What this task involves -
Please write out the material below again, replacing "sheet music" with "score" and leaving everything else as it is.

(Stored data entries)
(begin)
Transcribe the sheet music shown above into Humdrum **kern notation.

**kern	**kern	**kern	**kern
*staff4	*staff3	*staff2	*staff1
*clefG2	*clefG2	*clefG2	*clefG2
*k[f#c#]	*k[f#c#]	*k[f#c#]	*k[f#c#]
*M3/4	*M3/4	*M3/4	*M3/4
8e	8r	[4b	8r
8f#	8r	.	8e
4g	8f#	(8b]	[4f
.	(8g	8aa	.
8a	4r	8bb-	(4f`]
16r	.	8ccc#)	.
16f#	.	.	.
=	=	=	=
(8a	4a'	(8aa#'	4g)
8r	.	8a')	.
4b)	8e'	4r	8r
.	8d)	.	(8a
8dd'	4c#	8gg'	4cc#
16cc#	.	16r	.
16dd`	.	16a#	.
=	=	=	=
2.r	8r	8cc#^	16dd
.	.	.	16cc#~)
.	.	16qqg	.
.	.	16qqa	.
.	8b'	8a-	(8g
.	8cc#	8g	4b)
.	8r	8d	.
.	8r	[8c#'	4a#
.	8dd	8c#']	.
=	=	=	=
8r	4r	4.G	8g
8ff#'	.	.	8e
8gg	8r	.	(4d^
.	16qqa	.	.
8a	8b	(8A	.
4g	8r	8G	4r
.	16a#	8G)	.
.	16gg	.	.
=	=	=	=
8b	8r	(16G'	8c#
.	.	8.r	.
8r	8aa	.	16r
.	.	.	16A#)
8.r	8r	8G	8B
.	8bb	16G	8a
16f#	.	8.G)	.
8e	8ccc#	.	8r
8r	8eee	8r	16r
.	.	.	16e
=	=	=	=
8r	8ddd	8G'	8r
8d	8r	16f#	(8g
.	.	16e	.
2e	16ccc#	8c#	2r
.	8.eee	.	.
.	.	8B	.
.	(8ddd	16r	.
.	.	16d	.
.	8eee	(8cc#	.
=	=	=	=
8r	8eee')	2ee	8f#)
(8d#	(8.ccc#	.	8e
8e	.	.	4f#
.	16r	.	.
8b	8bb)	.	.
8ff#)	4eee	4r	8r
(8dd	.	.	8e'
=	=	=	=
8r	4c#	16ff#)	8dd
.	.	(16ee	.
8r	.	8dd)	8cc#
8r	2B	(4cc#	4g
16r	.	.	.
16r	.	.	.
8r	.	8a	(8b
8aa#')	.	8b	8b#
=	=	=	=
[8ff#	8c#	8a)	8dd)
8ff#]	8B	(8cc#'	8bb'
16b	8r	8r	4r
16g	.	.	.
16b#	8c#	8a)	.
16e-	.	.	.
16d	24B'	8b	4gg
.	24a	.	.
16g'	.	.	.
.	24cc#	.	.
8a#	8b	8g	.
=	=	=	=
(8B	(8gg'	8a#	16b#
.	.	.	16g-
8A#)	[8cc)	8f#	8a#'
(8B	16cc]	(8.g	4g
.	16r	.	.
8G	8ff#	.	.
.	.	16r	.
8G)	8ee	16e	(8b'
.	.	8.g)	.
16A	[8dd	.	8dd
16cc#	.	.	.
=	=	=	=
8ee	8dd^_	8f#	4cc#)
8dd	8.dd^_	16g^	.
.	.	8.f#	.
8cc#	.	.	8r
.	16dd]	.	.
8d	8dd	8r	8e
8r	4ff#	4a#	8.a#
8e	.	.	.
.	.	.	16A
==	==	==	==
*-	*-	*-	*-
(end)
Solution to the exercise -
Transcribe the score shown above into Humdrum **kern notation.

**kern	**kern	**kern	**kern
*staff4	*staff3	*staff2	*staff1
*clefG2	*clefG2	*clefG2	*clefG2
*k[f#c#]	*k[f#c#]	*k[f#c#]	*k[f#c#]
*M3/4	*M3/4	*M3/4	*M3/4
8e	8r	[4b	8r
8f#	8r	.	8e
4g	8f#	(8b]	[4f
.	(8g	8aa	.
8a	4r	8bb-	(4f`]
16r	.	8ccc#)	.
16f#	.	.	.
=	=	=	=
(8a	4a'	(8aa#'	4g)
8r	.	8a')	.
4b)	8e'	4r	8r
.	8d)	.	(8a
8dd'	4c#	8gg'	4cc#
16cc#	.	16r	.
16dd`	.	16a#	.
=	=	=	=
2.r	8r	8cc#^	16dd
.	.	.	16cc#~)
.	.	16qqg	.
.	.	16qqa	.
.	8b'	8a-	(8g
.	8cc#	8g	4b)
.	8r	8d	.
.	8r	[8c#'	4a#
.	8dd	8c#']	.
=	=	=	=
8r	4r	4.G	8g
8ff#'	.	.	8e
8gg	8r	.	(4d^
.	16qqa	.	.
8a	8b	(8A	.
4g	8r	8G	4r
.	16a#	8G)	.
.	16gg	.	.
=	=	=	=
8b	8r	(16G'	8c#
.	.	8.r	.
8r	8aa	.	16r
.	.	.	16A#)
8.r	8r	8G	8B
.	8bb	16G	8a
16f#	.	8.G)	.
8e	8ccc#	.	8r
8r	8eee	8r	16r
.	.	.	16e
=	=	=	=
8r	8ddd	8G'	8r
8d	8r	16f#	(8g
.	.	16e	.
2e	16ccc#	8c#	2r
.	8.eee	.	.
.	.	8B	.
.	(8ddd	16r	.
.	.	16d	.
.	8eee	(8cc#	.
=	=	=	=
8r	8eee')	2ee	8f#)
(8d#	(8.ccc#	.	8e
8e	.	.	4f#
.	16r	.	.
8b	8bb)	.	.
8ff#)	4eee	4r	8r
(8dd	.	.	8e'
=	=	=	=
8r	4c#	16ff#)	8dd
.	.	(16ee	.
8r	.	8dd)	8cc#
8r	2B	(4cc#	4g
16r	.	.	.
16r	.	.	.
8r	.	8a	(8b
8aa#')	.	8b	8b#
=	=	=	=
[8ff#	8c#	8a)	8dd)
8ff#]	8B	(8cc#'	8bb'
16b	8r	8r	4r
16g	.	.	.
16b#	8c#	8a)	.
16e-	.	.	.
16d	24B'	8b	4gg
.	24a	.	.
16g'	.	.	.
.	24cc#	.	.
8a#	8b	8g	.
=	=	=	=
(8B	(8gg'	8a#	16b#
.	.	.	16g-
8A#)	[8cc)	8f#	8a#'
(8B	16cc]	(8.g	4g
.	16r	.	.
8G	8ff#	.	.
.	.	16r	.
8G)	8ee	16e	(8b'
.	.	8.g)	.
16A	[8dd	.	8dd
16cc#	.	.	.
=	=	=	=
8ee	8dd^_	8f#	4cc#)
8dd	8.dd^_	16g^	.
.	.	8.f#	.
8cc#	.	.	8r
.	16dd]	.	.
8d	8dd	8r	8e
8r	4ff#	4a#	8.a#
8e	.	.	.
.	.	.	16A
==	==	==	==
*-	*-	*-	*-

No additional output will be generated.